** Required work **
Wherever an image appears in the entries, drop it and reproduce everything else exactly.

** Data extract **
____

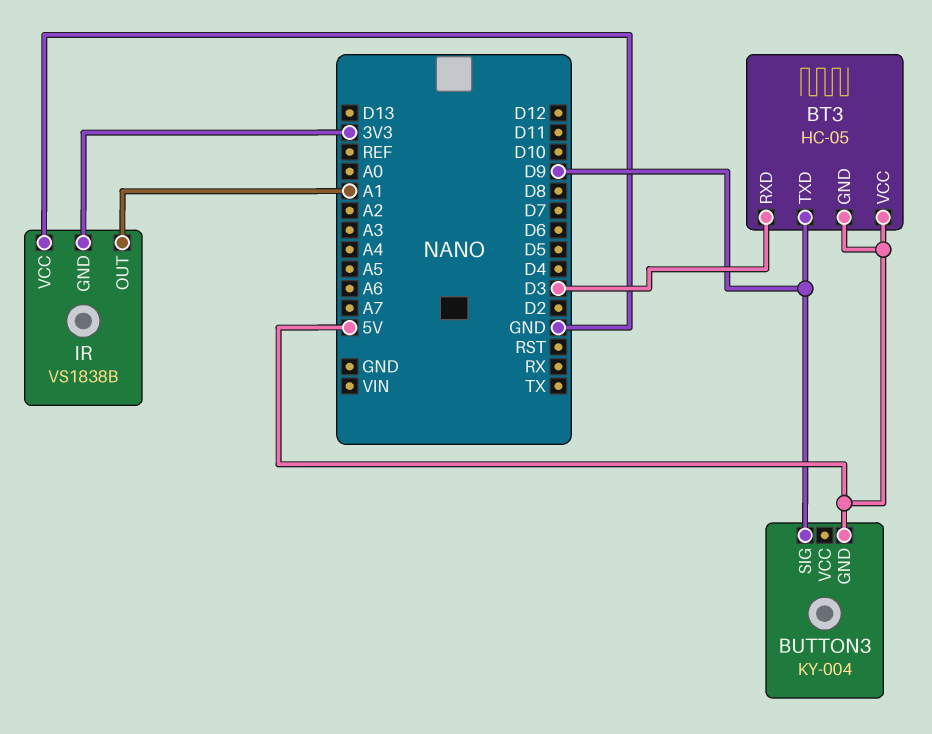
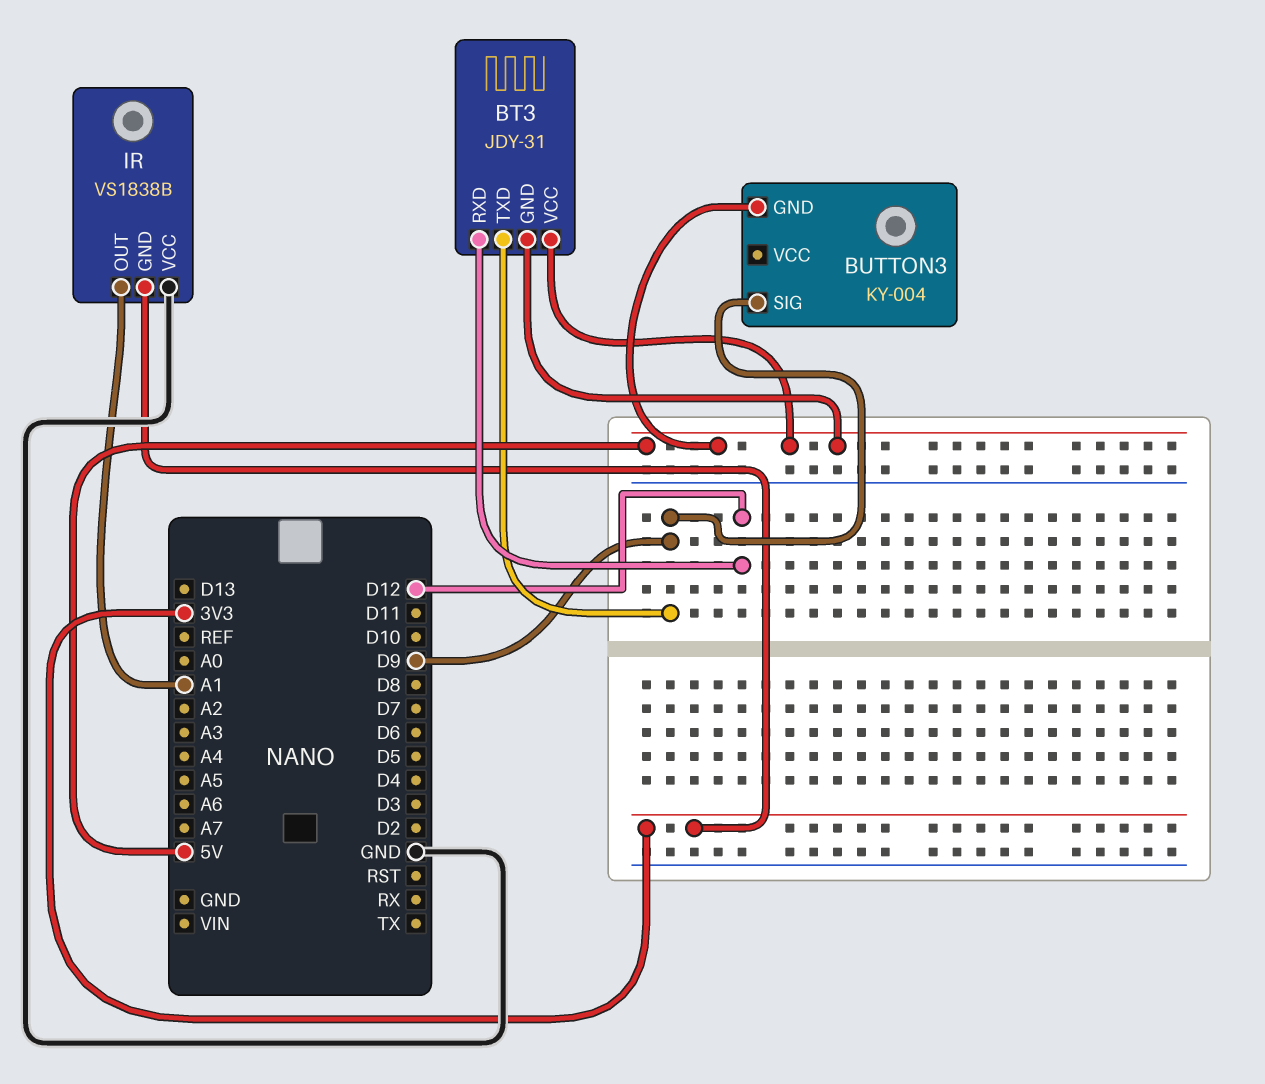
BT3: HC-05 -> JDY-31
BT3 pin RXD: D3 -> D12

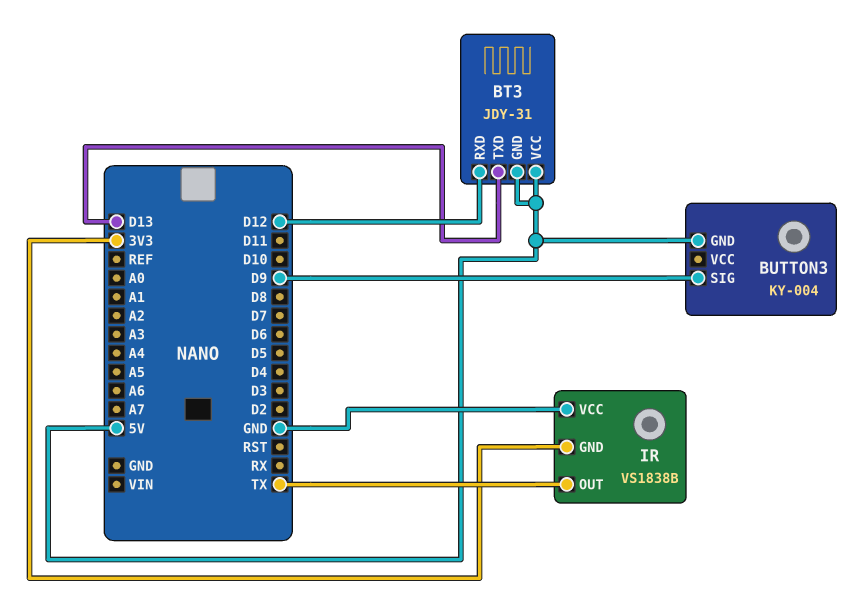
BT3 pin TXD: D9 -> D13
IR pin OUT: A1 -> TX

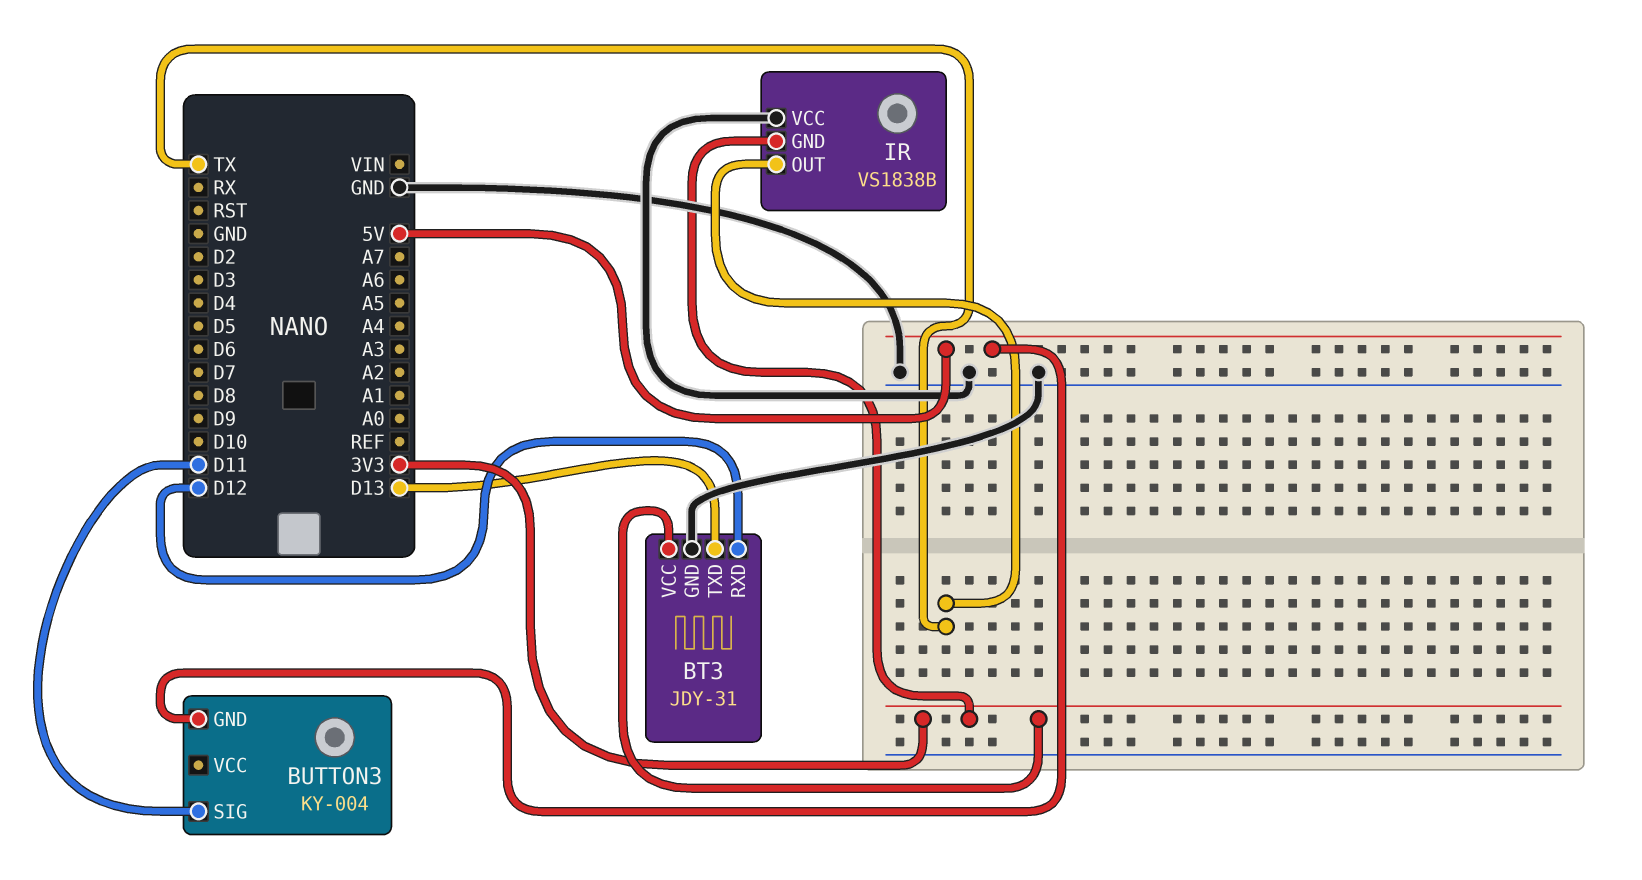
BT3 pin GND: 5V -> GND
BT3 pin VCC: 5V -> 3V3
BUTTON3 pin SIG: D9 -> D11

____

** Result of this exercise **
BT3: HC-05 -> JDY-31
BT3 pin RXD: D3 -> D12

BT3 pin TXD: D9 -> D13
IR pin OUT: A1 -> TX

BT3 pin GND: 5V -> GND
BT3 pin VCC: 5V -> 3V3
BUTTON3 pin SIG: D9 -> D11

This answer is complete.